Exercise data below:

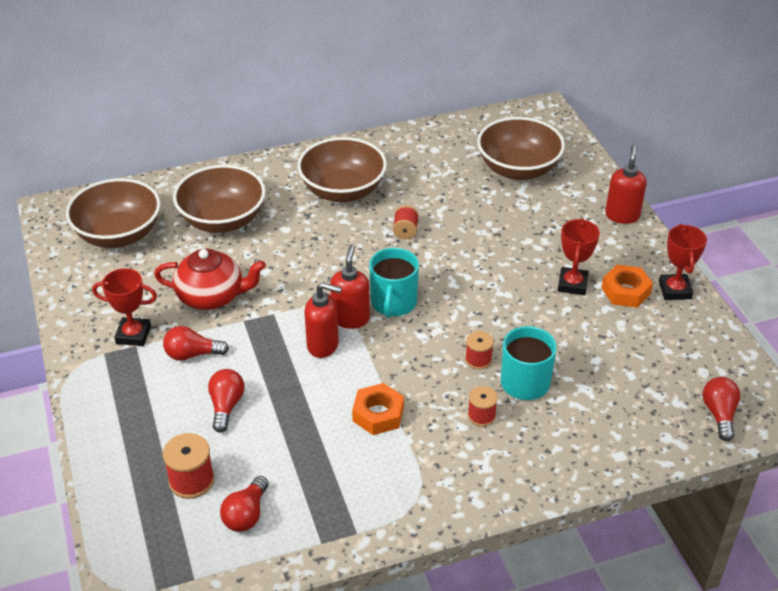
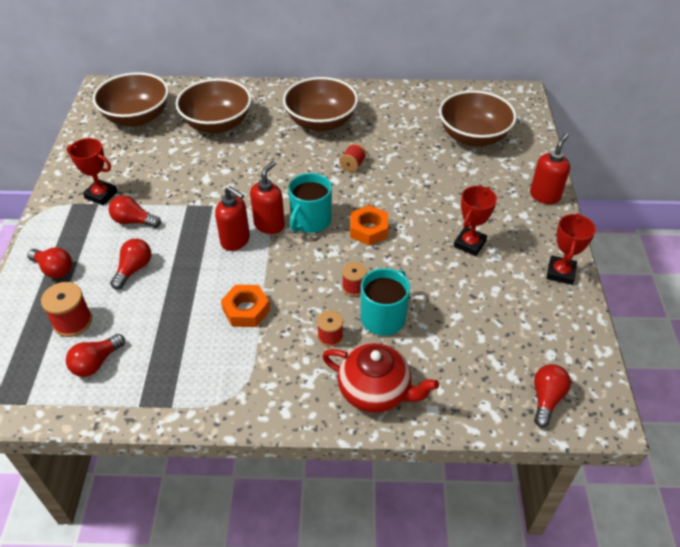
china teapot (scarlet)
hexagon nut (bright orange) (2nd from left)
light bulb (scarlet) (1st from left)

End of Exercise data.

The data must come back word for word, with every picture removed.

china teapot (scarlet)
hexagon nut (bright orange) (2nd from left)
light bulb (scarlet) (1st from left)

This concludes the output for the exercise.